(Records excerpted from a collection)
::::

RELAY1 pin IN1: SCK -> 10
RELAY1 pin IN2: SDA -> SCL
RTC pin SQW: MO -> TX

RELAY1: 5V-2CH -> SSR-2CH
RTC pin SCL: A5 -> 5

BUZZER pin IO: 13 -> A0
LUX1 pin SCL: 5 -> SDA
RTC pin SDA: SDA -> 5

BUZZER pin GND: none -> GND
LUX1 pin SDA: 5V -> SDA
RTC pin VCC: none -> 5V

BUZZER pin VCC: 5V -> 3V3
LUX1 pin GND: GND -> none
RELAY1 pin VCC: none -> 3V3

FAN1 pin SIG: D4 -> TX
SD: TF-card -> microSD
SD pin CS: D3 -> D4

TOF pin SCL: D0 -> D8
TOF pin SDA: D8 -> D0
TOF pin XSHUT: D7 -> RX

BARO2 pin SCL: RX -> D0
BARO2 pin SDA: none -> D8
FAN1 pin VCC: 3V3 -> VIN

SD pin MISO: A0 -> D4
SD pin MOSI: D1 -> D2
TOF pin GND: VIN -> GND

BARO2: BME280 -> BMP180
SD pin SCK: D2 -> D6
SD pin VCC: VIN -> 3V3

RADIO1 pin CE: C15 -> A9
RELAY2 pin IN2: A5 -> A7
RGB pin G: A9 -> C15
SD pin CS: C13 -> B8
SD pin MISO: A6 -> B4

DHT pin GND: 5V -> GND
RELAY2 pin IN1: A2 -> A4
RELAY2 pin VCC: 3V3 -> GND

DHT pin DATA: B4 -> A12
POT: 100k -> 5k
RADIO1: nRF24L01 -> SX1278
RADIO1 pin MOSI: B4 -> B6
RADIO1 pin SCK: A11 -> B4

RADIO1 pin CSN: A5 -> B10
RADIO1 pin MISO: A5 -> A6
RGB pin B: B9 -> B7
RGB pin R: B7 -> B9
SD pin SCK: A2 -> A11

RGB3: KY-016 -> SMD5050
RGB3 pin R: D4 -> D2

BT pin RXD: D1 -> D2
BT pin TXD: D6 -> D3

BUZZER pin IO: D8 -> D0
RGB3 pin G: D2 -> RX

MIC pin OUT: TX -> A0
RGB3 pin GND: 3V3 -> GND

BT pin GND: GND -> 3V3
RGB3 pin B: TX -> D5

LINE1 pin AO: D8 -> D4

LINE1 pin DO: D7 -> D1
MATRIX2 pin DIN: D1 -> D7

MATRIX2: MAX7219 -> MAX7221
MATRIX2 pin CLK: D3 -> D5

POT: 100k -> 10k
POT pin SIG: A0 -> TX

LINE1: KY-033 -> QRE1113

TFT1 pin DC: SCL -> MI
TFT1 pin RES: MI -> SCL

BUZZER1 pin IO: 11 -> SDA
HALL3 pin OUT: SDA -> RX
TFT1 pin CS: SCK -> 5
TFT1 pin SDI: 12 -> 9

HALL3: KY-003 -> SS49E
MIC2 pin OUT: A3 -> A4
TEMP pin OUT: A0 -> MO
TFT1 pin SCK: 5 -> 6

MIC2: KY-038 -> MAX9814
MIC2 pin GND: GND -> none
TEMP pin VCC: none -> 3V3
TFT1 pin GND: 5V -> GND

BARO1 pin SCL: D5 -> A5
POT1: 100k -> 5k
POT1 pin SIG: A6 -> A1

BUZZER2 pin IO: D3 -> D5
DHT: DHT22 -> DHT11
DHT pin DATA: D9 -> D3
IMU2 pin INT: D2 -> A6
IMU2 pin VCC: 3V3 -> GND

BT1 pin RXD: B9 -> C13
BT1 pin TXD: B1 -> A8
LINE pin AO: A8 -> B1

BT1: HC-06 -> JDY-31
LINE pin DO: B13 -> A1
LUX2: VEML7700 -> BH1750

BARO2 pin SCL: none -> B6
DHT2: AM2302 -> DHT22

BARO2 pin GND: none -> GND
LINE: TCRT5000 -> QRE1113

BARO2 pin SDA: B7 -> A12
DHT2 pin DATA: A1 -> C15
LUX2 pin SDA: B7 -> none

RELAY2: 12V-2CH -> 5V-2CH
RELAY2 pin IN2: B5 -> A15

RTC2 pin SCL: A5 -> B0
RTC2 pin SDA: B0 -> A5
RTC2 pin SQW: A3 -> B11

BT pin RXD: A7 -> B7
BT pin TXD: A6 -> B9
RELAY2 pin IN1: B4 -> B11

::::

▶ [Your goal]
Retype only this portion of the data above: the line containing "LINE1 pin DO: D7 -> D1", the line containing "MIC2: KY-038 -> MAX9814", and all lines between them, exactly.

▶ [Answer section]
LINE1 pin DO: D7 -> D1
MATRIX2 pin DIN: D1 -> D7

MATRIX2: MAX7219 -> MAX7221
MATRIX2 pin CLK: D3 -> D5

POT: 100k -> 10k
POT pin SIG: A0 -> TX

LINE1: KY-033 -> QRE1113

TFT1 pin DC: SCL -> MI
TFT1 pin RES: MI -> SCL

BUZZER1 pin IO: 11 -> SDA
HALL3 pin OUT: SDA -> RX
TFT1 pin CS: SCK -> 5
TFT1 pin SDI: 12 -> 9

HALL3: KY-003 -> SS49E
MIC2 pin OUT: A3 -> A4
TEMP pin OUT: A0 -> MO
TFT1 pin SCK: 5 -> 6

MIC2: KY-038 -> MAX9814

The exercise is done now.